Each entry should be written out again exactly, so that nothing is lost.
SOURCE DATA: Begin
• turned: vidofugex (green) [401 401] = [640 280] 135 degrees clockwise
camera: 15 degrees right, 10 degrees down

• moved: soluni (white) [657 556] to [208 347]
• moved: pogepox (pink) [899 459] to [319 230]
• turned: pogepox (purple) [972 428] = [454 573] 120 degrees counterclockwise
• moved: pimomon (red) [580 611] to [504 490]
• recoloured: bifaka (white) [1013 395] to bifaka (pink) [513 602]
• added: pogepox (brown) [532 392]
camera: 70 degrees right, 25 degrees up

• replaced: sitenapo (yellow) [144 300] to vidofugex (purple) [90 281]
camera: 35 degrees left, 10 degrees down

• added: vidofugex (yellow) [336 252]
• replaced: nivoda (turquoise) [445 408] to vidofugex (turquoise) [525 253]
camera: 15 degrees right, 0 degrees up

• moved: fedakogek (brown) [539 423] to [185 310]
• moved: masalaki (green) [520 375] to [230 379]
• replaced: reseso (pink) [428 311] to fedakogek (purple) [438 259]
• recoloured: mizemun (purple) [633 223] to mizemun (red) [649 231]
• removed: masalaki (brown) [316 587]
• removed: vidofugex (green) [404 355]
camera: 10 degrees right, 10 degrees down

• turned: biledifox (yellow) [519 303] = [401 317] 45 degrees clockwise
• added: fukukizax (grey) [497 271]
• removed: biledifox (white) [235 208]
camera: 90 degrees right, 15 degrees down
SOURCE DATA: End
SOLUTION TO THIS EXERCISE:
• turned: vidofugex (green) [401 401] = [640 280] 135 degrees clockwise
camera: 15 degrees right, 10 degrees down

• moved: soluni (white) [657 556] to [208 347]
• moved: pogepox (pink) [899 459] to [319 230]
• turned: pogepox (purple) [972 428] = [454 573] 120 degrees counterclockwise
• moved: pimomon (red) [580 611] to [504 490]
• recoloured: bifaka (white) [1013 395] to bifaka (pink) [513 602]
• added: pogepox (brown) [532 392]
camera: 70 degrees right, 25 degrees up

• replaced: sitenapo (yellow) [144 300] to vidofugex (purple) [90 281]
camera: 35 degrees left, 10 degrees down

• added: vidofugex (yellow) [336 252]
• replaced: nivoda (turquoise) [445 408] to vidofugex (turquoise) [525 253]
camera: 15 degrees right, 0 degrees up

• moved: fedakogek (brown) [539 423] to [185 310]
• moved: masalaki (green) [520 375] to [230 379]
• replaced: reseso (pink) [428 311] to fedakogek (purple) [438 259]
• recoloured: mizemun (purple) [633 223] to mizemun (red) [649 231]
• removed: masalaki (brown) [316 587]
• removed: vidofugex (green) [404 355]
camera: 10 degrees right, 10 degrees down

• turned: biledifox (yellow) [519 303] = [401 317] 45 degrees clockwise
• added: fukukizax (grey) [497 271]
• removed: biledifox (white) [235 208]
camera: 90 degrees right, 15 degrees down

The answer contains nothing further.